- **What you need to do**
Every record below, from first to last, should be copied exactly; leave the pictures out.

(Itemized modification records)

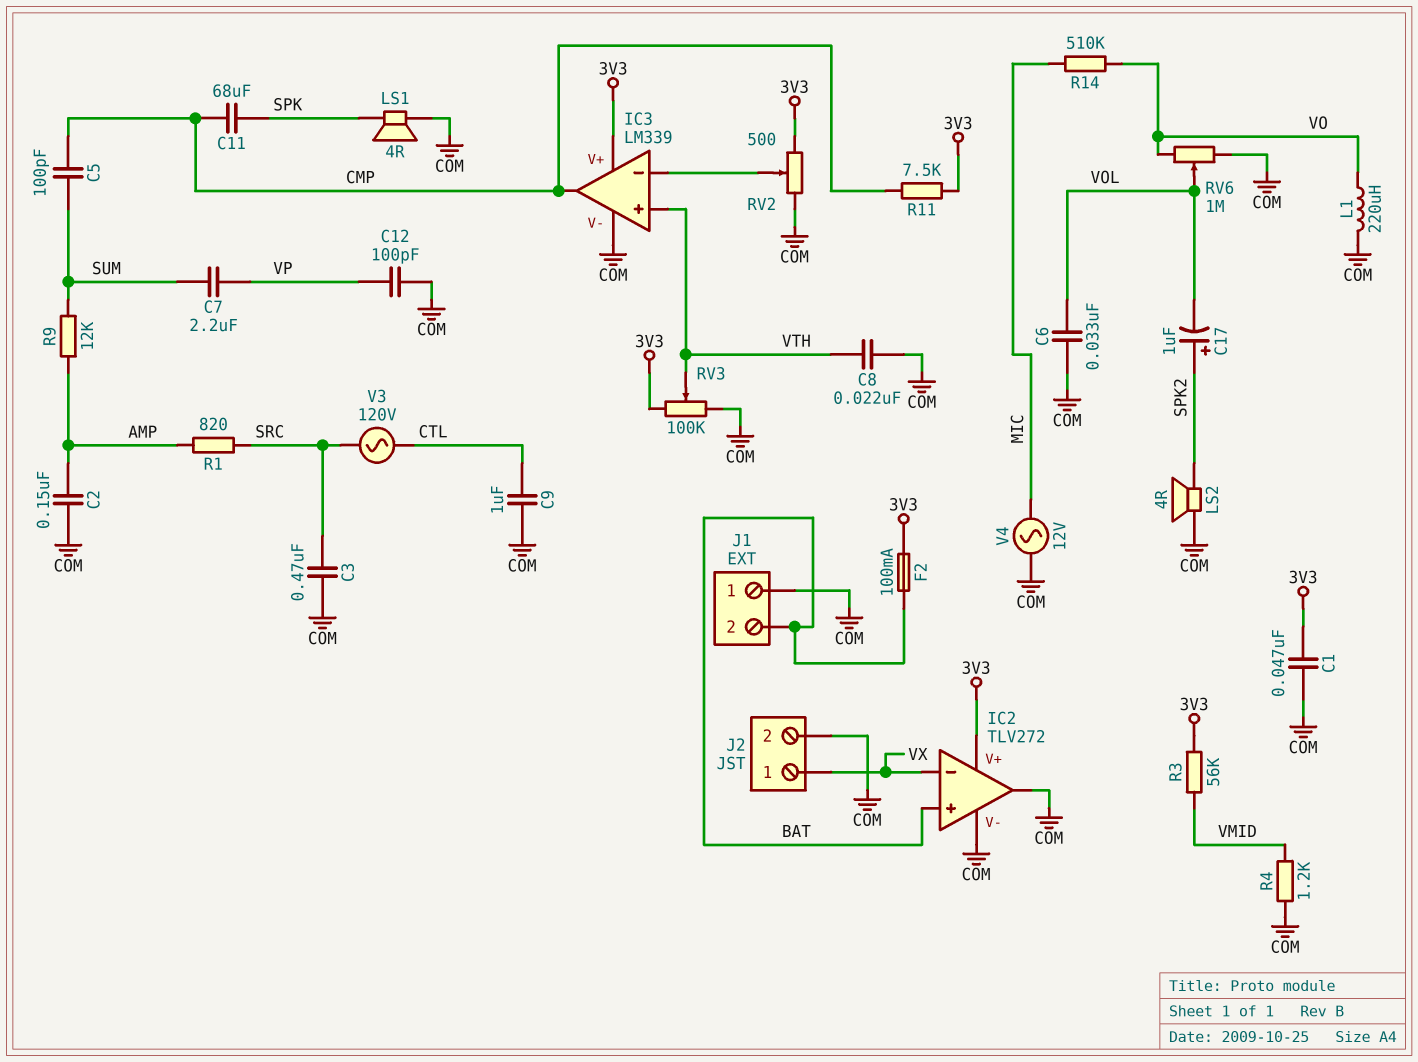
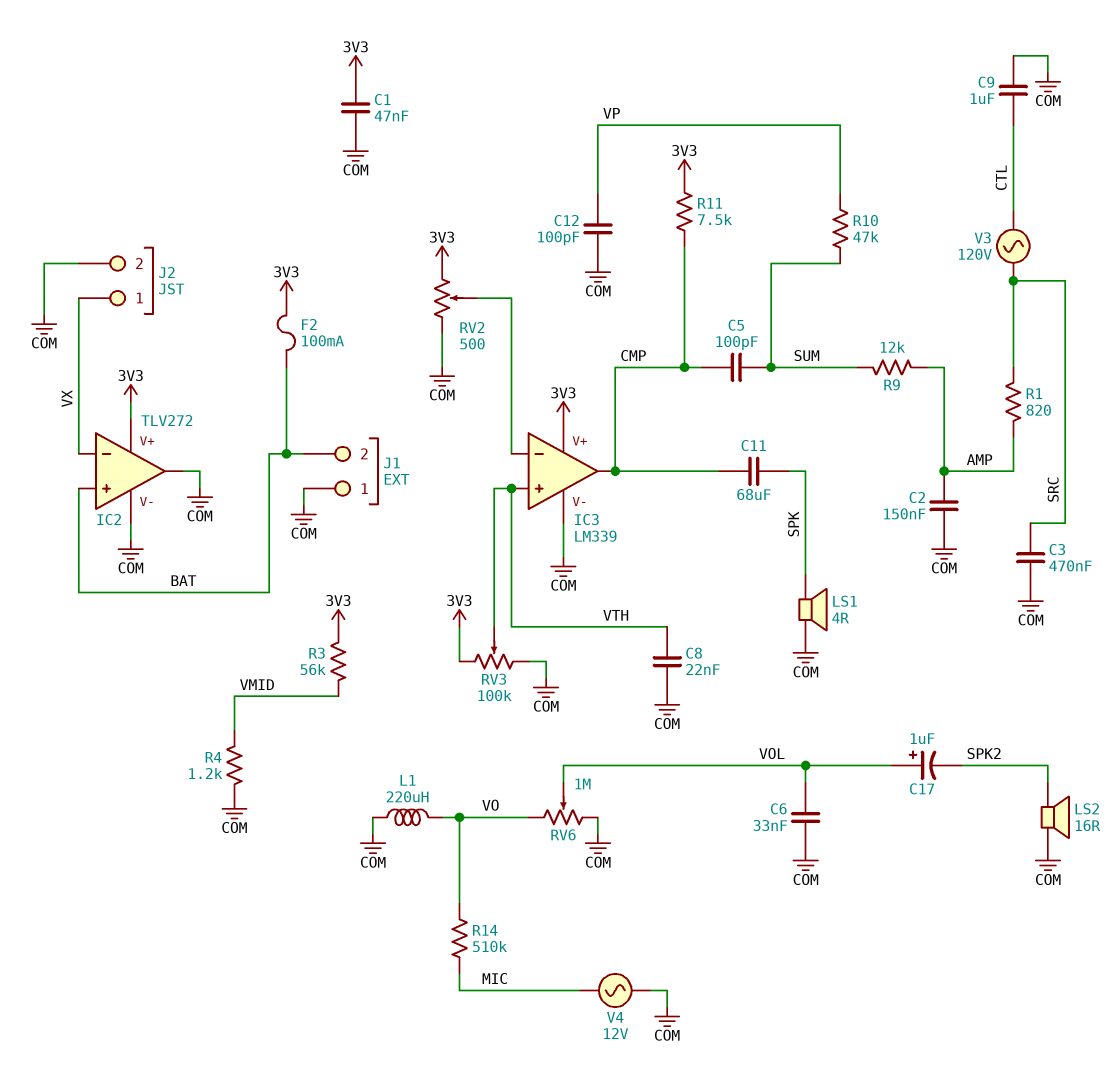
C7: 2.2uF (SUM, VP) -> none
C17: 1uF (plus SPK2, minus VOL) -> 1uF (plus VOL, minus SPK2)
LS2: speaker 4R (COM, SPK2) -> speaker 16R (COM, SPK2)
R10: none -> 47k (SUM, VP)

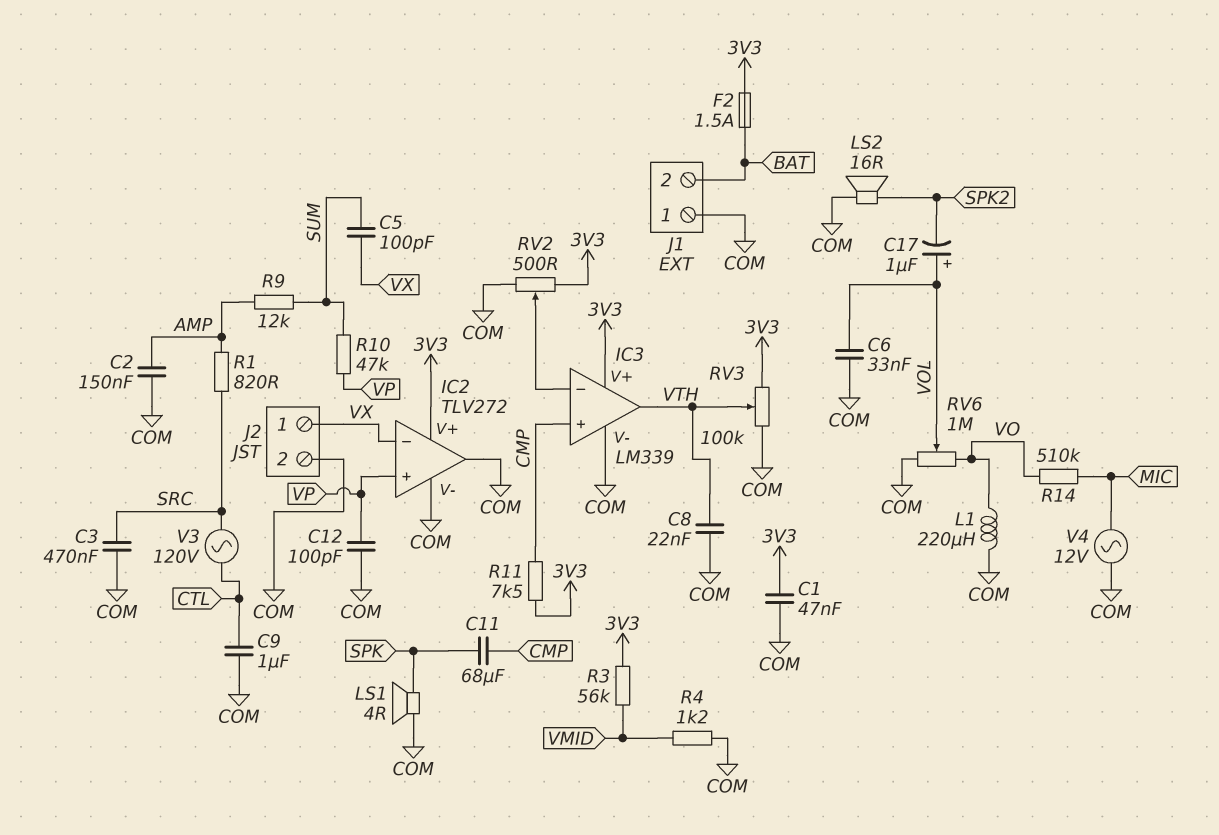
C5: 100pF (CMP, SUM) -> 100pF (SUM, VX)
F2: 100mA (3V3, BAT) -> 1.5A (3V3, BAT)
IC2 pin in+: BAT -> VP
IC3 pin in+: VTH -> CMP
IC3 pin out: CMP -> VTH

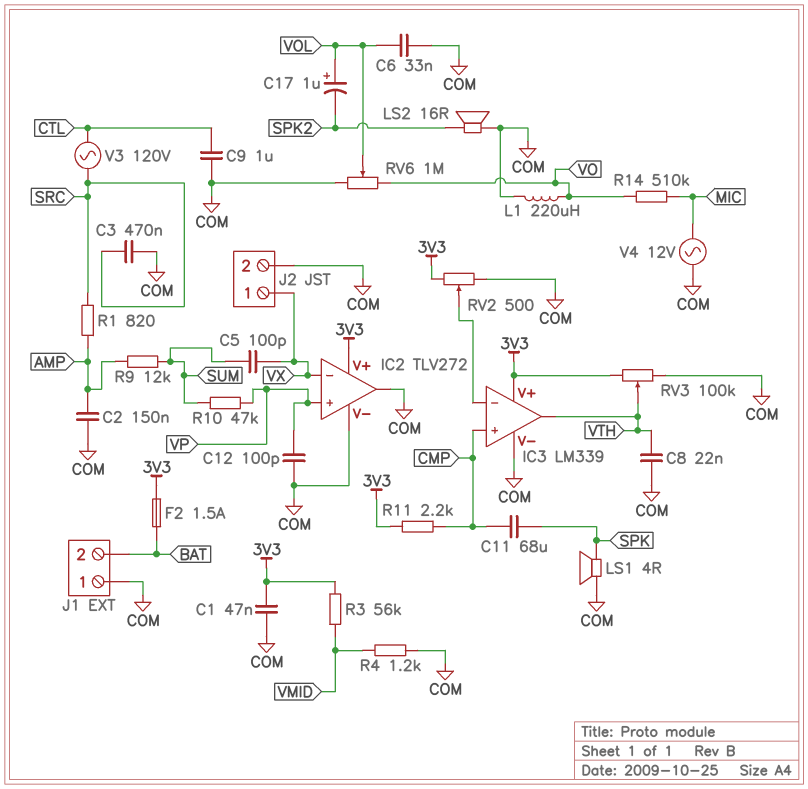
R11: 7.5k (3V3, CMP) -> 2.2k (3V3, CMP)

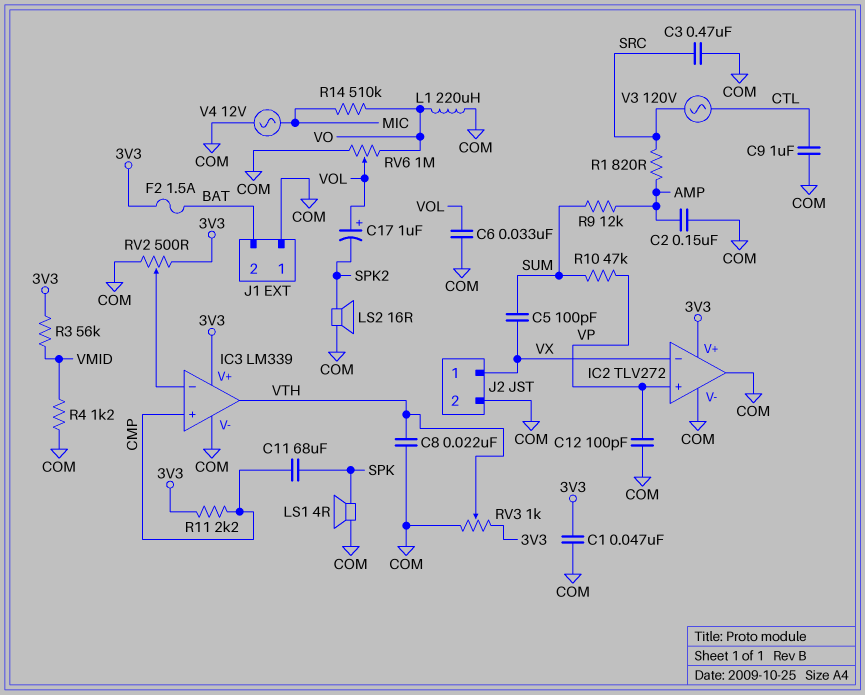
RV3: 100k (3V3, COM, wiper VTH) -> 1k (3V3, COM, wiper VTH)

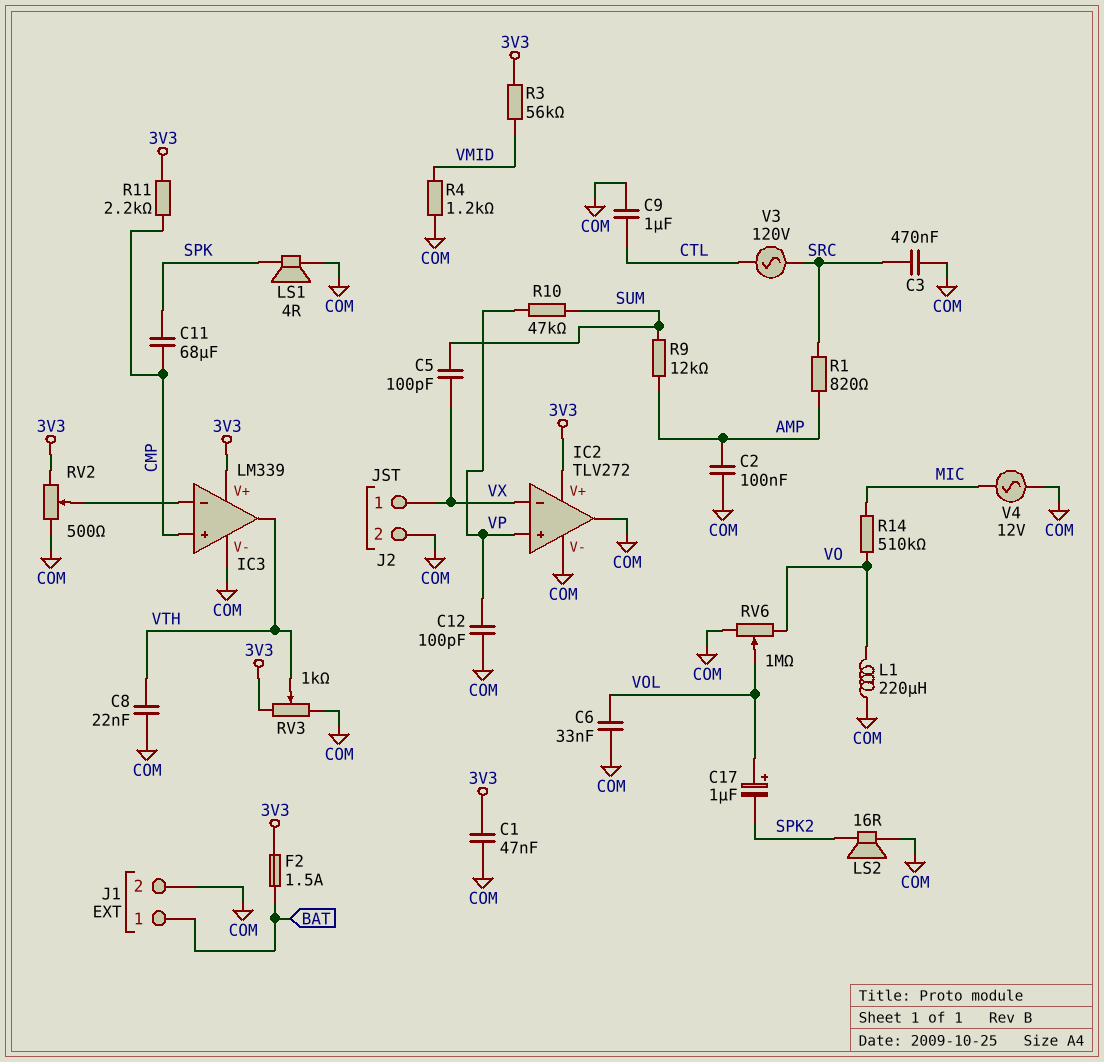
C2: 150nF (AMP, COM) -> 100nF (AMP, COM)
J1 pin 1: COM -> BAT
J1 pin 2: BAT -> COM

- **Solution**
C7: 2.2uF (SUM, VP) -> none
C17: 1uF (plus SPK2, minus VOL) -> 1uF (plus VOL, minus SPK2)
LS2: speaker 4R (COM, SPK2) -> speaker 16R (COM, SPK2)
R10: none -> 47k (SUM, VP)

C5: 100pF (CMP, SUM) -> 100pF (SUM, VX)
F2: 100mA (3V3, BAT) -> 1.5A (3V3, BAT)
IC2 pin in+: BAT -> VP
IC3 pin in+: VTH -> CMP
IC3 pin out: CMP -> VTH

R11: 7.5k (3V3, CMP) -> 2.2k (3V3, CMP)

RV3: 100k (3V3, COM, wiper VTH) -> 1k (3V3, COM, wiper VTH)

C2: 150nF (AMP, COM) -> 100nF (AMP, COM)
J1 pin 1: COM -> BAT
J1 pin 2: BAT -> COM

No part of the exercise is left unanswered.